_Exercise aim_.
Give again, word for word, the lines below that run from the line with "V3: 9V (plus" through the line with "U2: LM7809 -> LM7805". Drop the pictures.

************

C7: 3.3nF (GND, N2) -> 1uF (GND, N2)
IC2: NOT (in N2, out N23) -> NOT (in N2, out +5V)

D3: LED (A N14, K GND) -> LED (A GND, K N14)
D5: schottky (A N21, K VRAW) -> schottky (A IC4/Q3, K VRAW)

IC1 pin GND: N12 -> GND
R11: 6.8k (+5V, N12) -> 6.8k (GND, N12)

************

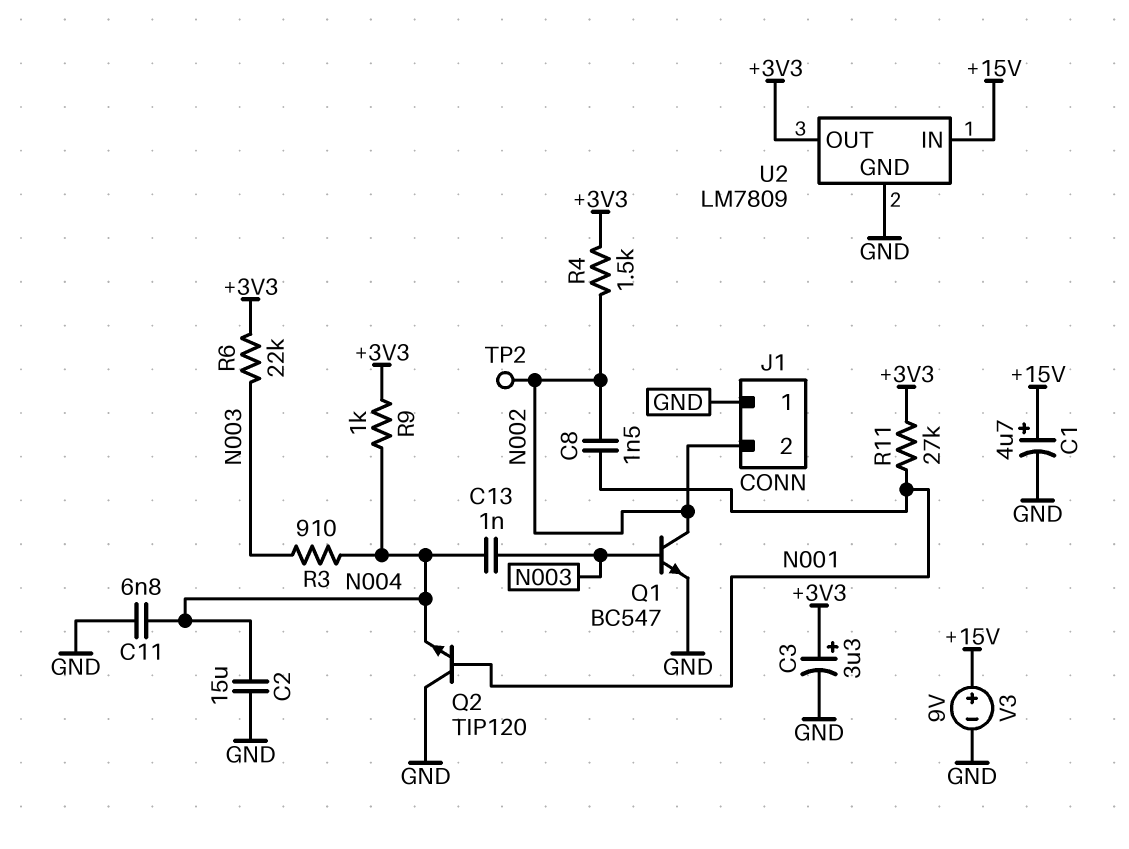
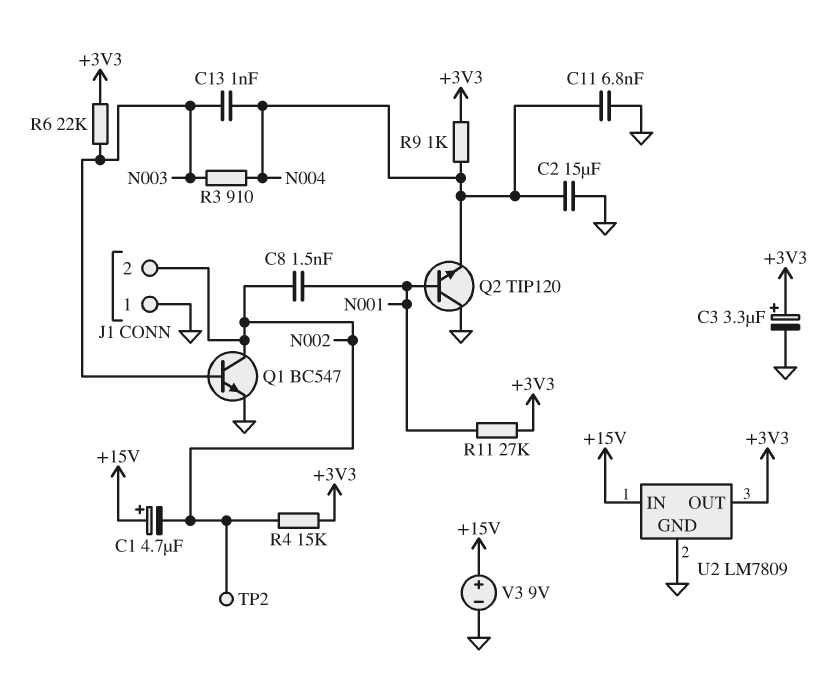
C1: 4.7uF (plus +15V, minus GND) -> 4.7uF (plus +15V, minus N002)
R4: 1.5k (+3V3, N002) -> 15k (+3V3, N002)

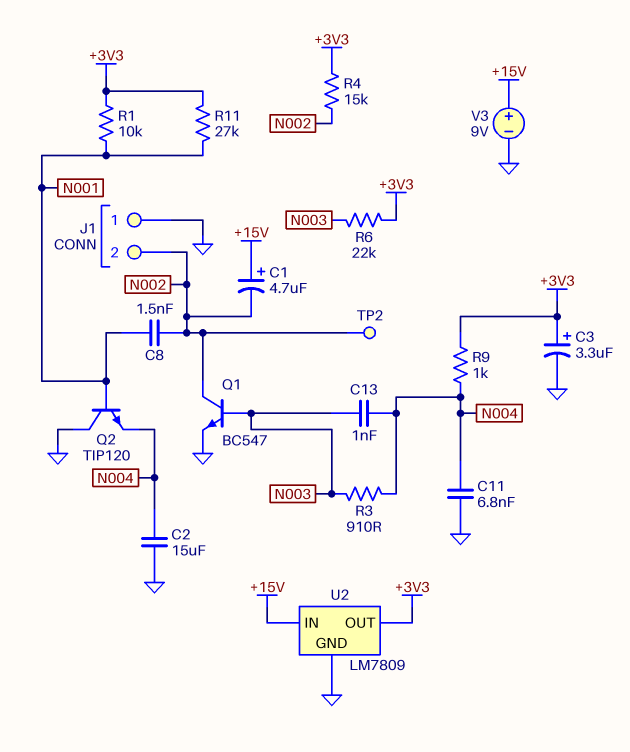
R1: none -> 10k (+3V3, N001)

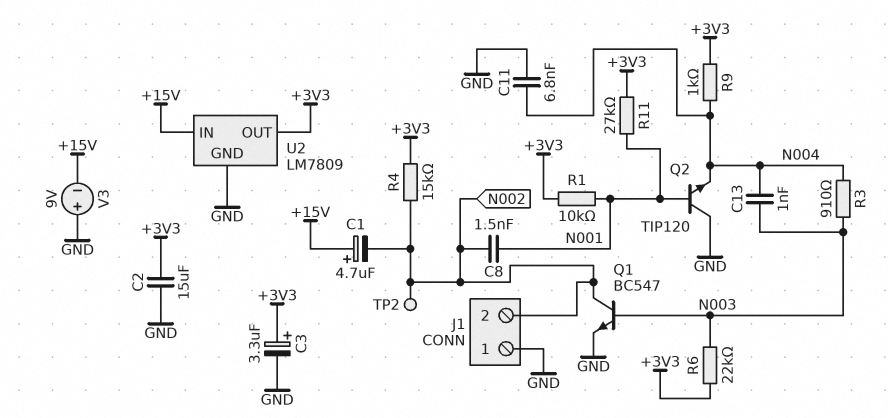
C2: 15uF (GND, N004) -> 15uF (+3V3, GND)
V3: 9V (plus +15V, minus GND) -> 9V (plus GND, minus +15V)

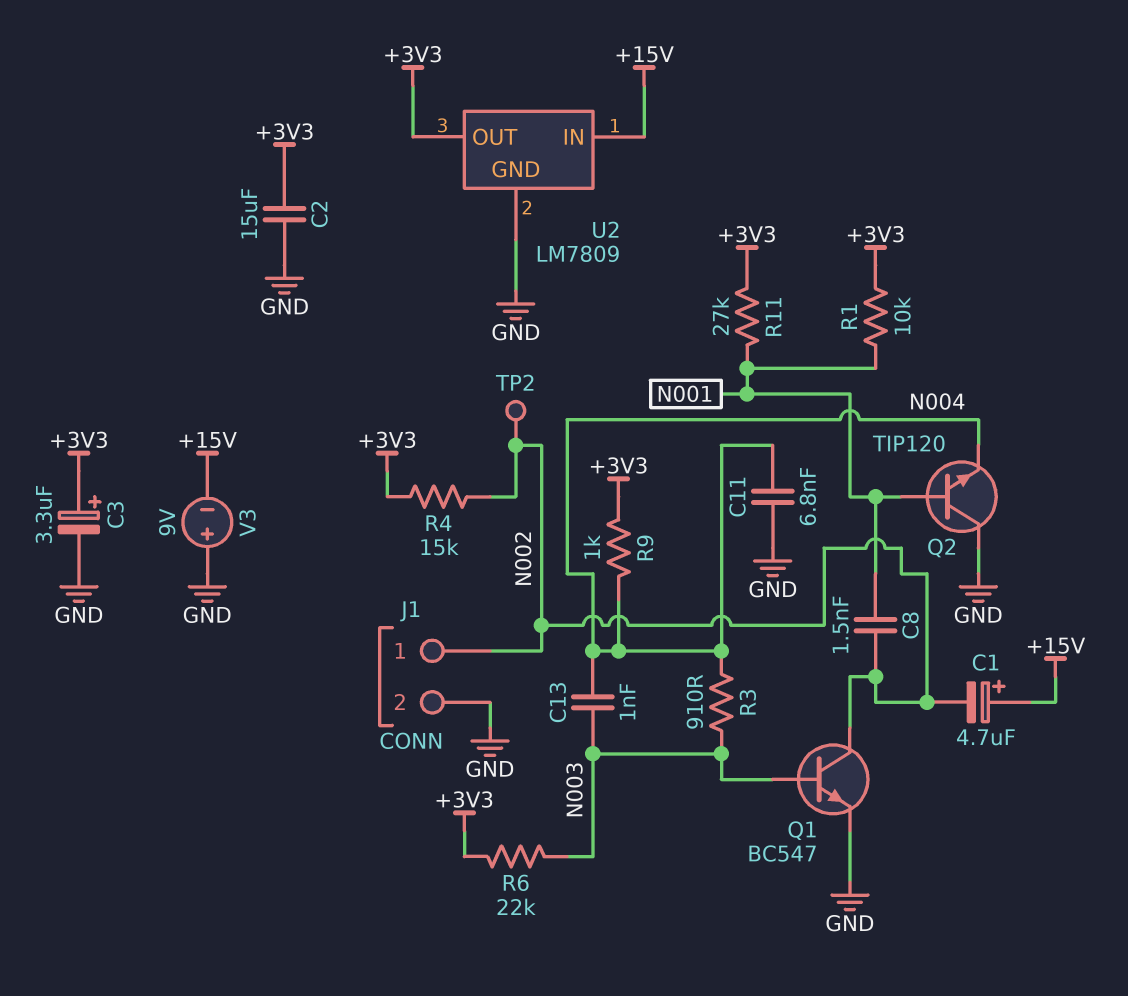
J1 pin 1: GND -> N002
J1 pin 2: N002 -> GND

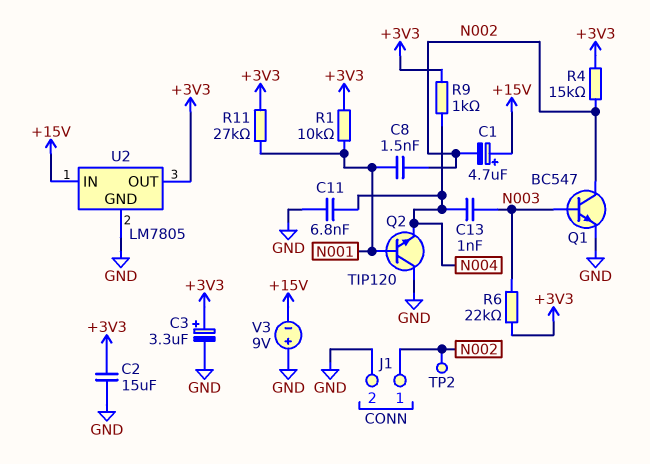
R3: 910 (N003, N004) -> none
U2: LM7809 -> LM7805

************

_Task result_.
V3: 9V (plus +15V, minus GND) -> 9V (plus GND, minus +15V)

J1 pin 1: GND -> N002
J1 pin 2: N002 -> GND

R3: 910 (N003, N004) -> none
U2: LM7809 -> LM7805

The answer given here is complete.